#### [Required action]
Copy exactly, please, the line that has "TFT pin DC: D2 -> RX" in it along with every line after it to the end of the listing.

#### [Material for this task]
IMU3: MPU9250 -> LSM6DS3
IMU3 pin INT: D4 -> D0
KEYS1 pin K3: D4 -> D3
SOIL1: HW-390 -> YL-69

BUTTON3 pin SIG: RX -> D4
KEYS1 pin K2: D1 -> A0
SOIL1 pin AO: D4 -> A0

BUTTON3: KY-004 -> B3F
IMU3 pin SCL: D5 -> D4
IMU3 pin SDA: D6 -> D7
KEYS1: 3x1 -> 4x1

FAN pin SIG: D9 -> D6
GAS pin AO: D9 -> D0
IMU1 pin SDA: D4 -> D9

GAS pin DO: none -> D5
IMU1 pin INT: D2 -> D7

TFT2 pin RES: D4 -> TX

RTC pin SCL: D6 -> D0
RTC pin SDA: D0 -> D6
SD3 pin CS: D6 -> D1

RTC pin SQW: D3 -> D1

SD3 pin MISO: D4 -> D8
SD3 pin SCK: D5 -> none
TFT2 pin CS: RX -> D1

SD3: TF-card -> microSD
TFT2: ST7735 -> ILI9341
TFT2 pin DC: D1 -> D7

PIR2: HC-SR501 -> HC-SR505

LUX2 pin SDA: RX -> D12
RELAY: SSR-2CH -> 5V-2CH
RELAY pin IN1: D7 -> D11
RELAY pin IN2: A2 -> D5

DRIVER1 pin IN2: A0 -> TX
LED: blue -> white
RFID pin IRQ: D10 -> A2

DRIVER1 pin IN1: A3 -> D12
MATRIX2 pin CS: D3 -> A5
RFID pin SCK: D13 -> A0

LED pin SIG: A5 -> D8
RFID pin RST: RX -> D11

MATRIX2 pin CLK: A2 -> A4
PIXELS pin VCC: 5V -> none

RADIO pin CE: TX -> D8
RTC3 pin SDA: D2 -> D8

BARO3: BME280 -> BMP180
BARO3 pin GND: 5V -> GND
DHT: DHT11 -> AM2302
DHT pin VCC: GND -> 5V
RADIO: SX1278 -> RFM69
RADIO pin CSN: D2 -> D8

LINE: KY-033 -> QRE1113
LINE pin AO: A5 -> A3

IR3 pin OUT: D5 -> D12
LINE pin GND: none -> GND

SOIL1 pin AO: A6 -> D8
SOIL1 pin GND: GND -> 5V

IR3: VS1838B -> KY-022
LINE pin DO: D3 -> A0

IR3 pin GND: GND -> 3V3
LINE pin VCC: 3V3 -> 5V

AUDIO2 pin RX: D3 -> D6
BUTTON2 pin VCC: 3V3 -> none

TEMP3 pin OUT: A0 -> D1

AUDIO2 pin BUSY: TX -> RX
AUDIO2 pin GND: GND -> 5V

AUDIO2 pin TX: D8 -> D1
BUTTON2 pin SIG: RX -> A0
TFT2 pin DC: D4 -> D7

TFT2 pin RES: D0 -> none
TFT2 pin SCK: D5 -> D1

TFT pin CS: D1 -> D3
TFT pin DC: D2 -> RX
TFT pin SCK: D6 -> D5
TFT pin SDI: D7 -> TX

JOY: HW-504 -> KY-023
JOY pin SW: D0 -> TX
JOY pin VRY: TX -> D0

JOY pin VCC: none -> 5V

#### [Final answer]
TFT pin DC: D2 -> RX
TFT pin SCK: D6 -> D5
TFT pin SDI: D7 -> TX

JOY: HW-504 -> KY-023
JOY pin SW: D0 -> TX
JOY pin VRY: TX -> D0

JOY pin VCC: none -> 5V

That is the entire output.